Look below for the line with "brown stacking toy: [355,356,439,454]". Extract that line and each one after it through the last, word for word.

----------

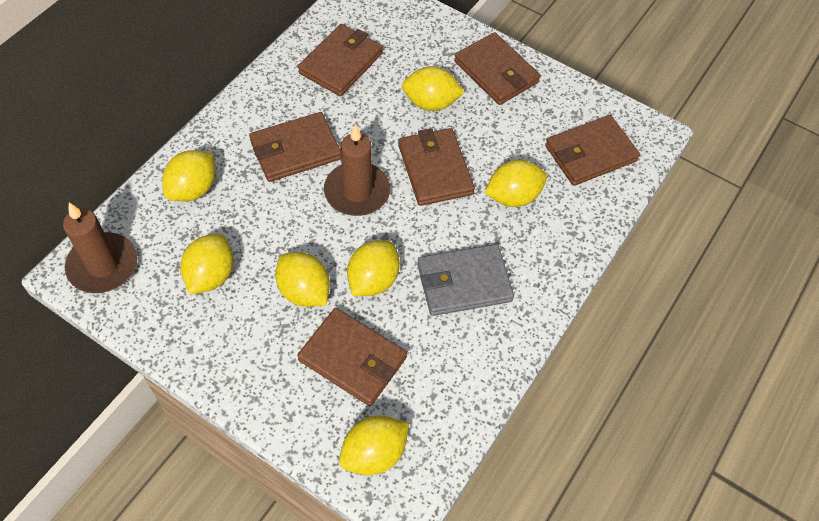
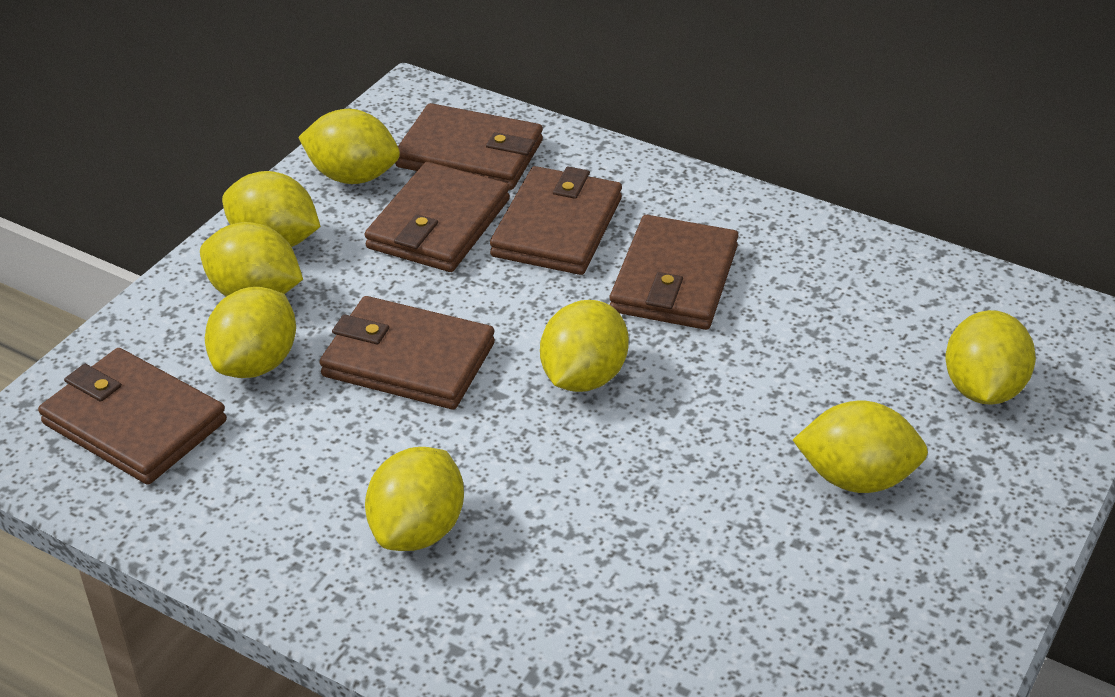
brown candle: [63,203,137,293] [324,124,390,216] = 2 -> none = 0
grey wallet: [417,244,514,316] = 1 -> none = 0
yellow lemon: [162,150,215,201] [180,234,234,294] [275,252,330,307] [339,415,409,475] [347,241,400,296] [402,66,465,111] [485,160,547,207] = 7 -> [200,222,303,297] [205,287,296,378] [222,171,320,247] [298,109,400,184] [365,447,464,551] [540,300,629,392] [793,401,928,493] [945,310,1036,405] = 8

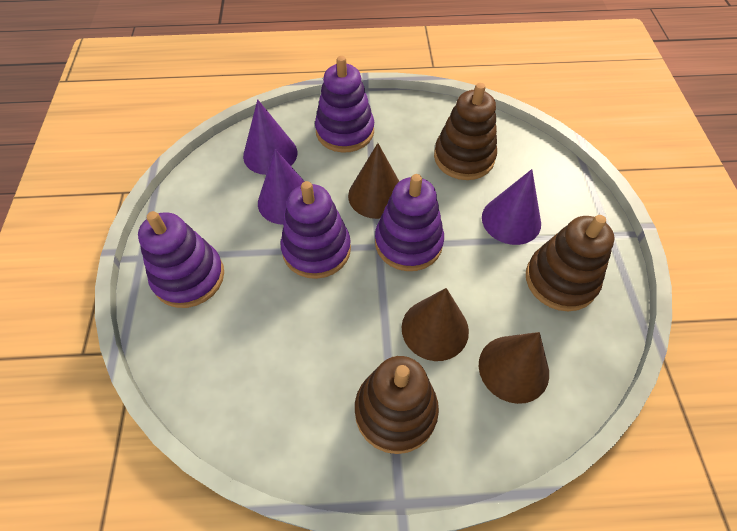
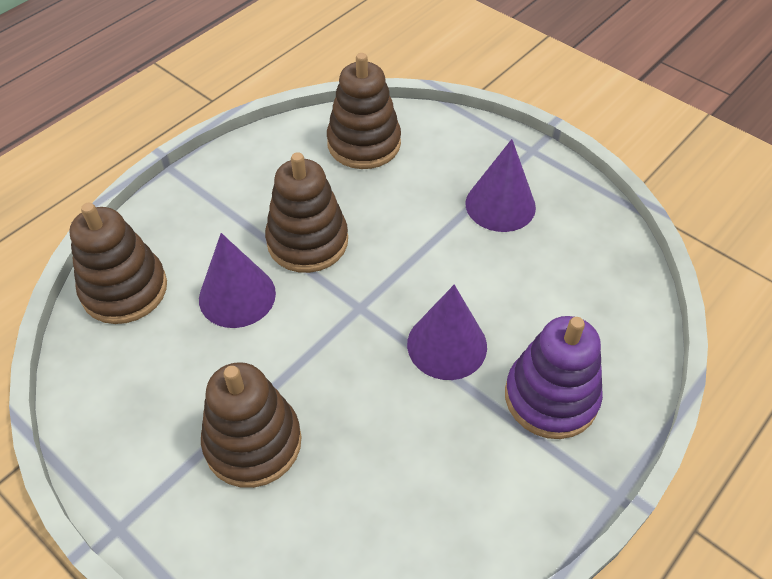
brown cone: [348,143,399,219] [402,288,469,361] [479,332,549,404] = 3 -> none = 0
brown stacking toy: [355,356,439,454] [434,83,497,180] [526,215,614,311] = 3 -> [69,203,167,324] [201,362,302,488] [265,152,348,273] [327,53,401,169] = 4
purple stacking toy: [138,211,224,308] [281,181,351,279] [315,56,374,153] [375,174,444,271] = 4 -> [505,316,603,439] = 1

----------

* _ANSWER TO THE PROBLEM_:
brown stacking toy: [355,356,439,454] [434,83,497,180] [526,215,614,311] = 3 -> [69,203,167,324] [201,362,302,488] [265,152,348,273] [327,53,401,169] = 4
purple stacking toy: [138,211,224,308] [281,181,351,279] [315,56,374,153] [375,174,444,271] = 4 -> [505,316,603,439] = 1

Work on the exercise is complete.